**Directions for this task**
Show every line of the material that follows in which the word "none" occurs.

BEGIN Data to examine

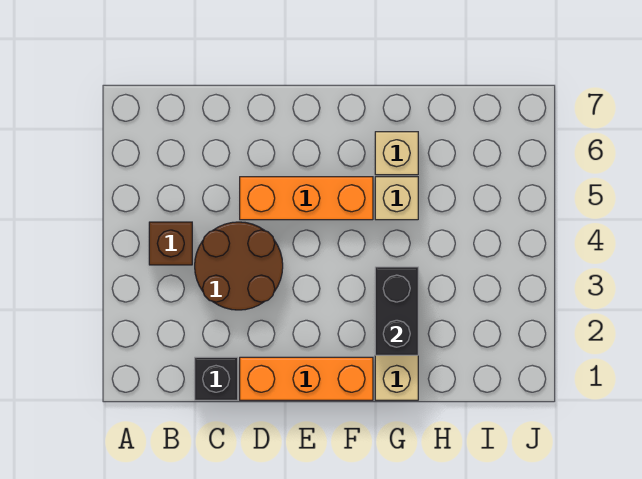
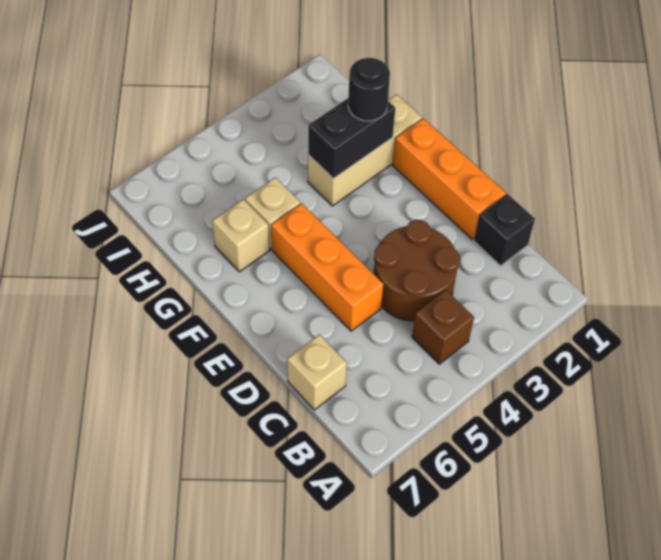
none -> tan 1x1 brick [287,334,347,410]
none -> black 1x1 round brick [348,58,390,121]

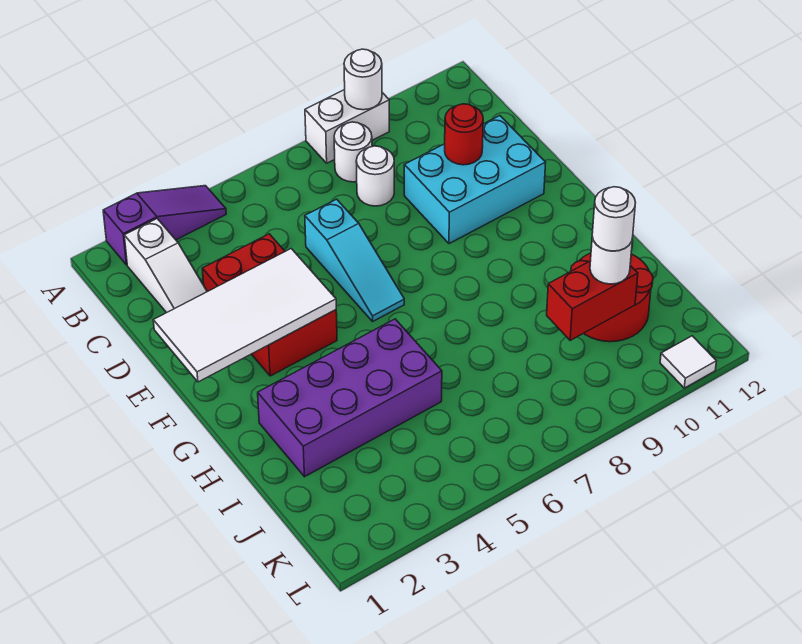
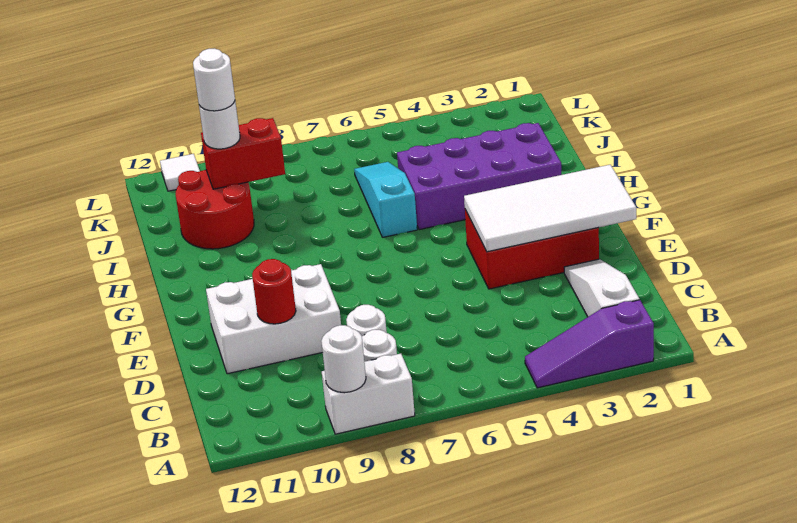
red 2x3 brick [202,234,337,376] -> red 2x3 brick turned to [465,210,599,289]
cyan 1x3 slope [305,199,404,321] -> cyan 1x3 slope moved to [354,162,417,237]
cyan 2x3 brick [404,116,546,244] -> white 2x3 brick [206,264,341,374]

END Data to examine

**Expected output**
none -> tan 1x1 brick [287,334,347,410]
none -> black 1x1 round brick [348,58,390,121]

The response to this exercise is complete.